Segment Start: Data provided
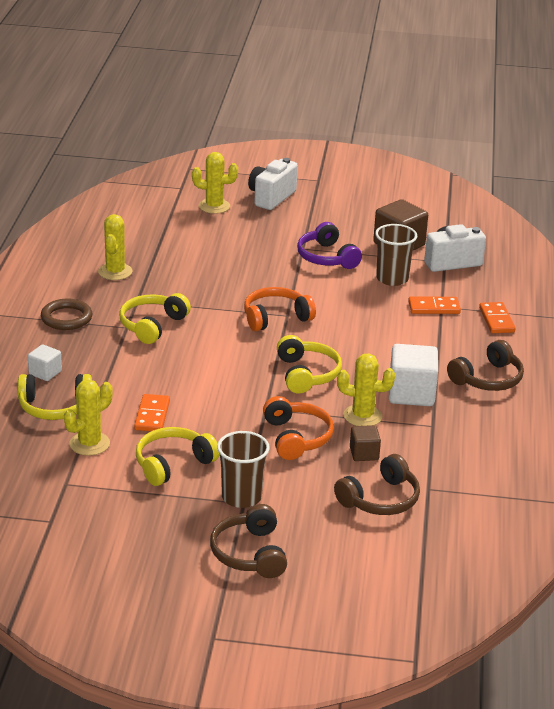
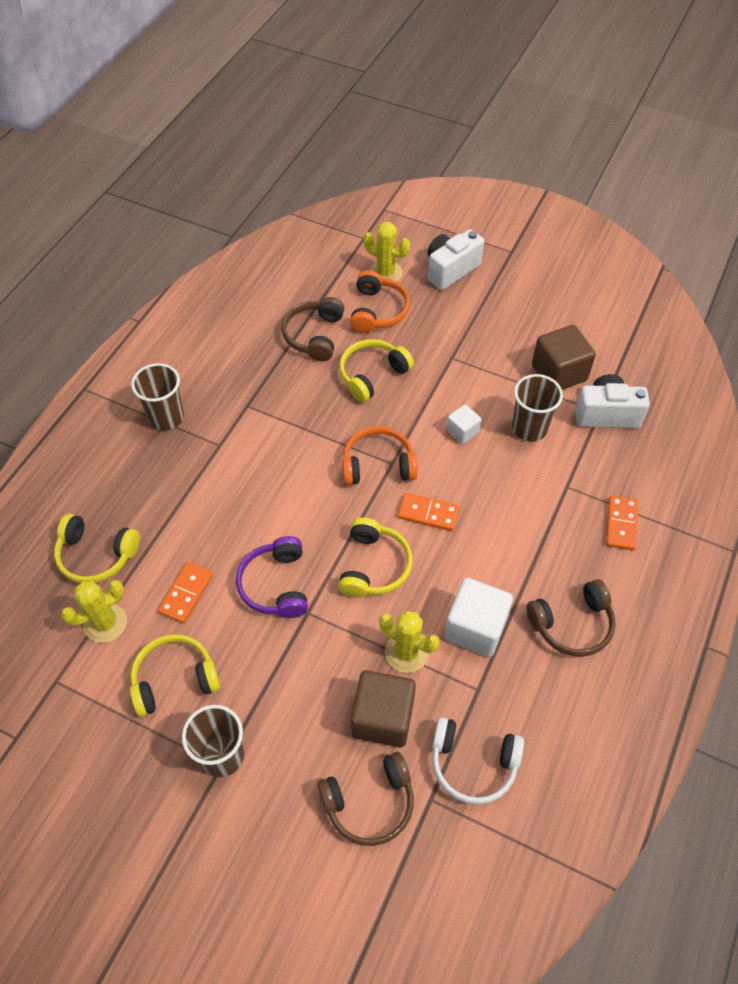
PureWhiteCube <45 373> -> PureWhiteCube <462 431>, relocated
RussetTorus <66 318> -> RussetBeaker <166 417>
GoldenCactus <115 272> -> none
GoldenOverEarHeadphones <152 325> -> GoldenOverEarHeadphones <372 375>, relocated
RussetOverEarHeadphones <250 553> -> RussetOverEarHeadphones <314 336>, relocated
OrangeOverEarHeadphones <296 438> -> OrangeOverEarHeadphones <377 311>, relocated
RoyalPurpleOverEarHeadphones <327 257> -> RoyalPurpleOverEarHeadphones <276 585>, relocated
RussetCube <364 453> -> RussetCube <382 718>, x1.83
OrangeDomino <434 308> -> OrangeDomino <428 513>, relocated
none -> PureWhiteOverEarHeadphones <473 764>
Segment End: Data provided
**Your objective:**
Transcribe the records above exactly, excluding every picture.

**Answer to this problem:**
PureWhiteCube <45 373> -> PureWhiteCube <462 431>, relocated
RussetTorus <66 318> -> RussetBeaker <166 417>
GoldenCactus <115 272> -> none
GoldenOverEarHeadphones <152 325> -> GoldenOverEarHeadphones <372 375>, relocated
RussetOverEarHeadphones <250 553> -> RussetOverEarHeadphones <314 336>, relocated
OrangeOverEarHeadphones <296 438> -> OrangeOverEarHeadphones <377 311>, relocated
RoyalPurpleOverEarHeadphones <327 257> -> RoyalPurpleOverEarHeadphones <276 585>, relocated
RussetCube <364 453> -> RussetCube <382 718>, x1.83
OrangeDomino <434 308> -> OrangeDomino <428 513>, relocated
none -> PureWhiteOverEarHeadphones <473 764>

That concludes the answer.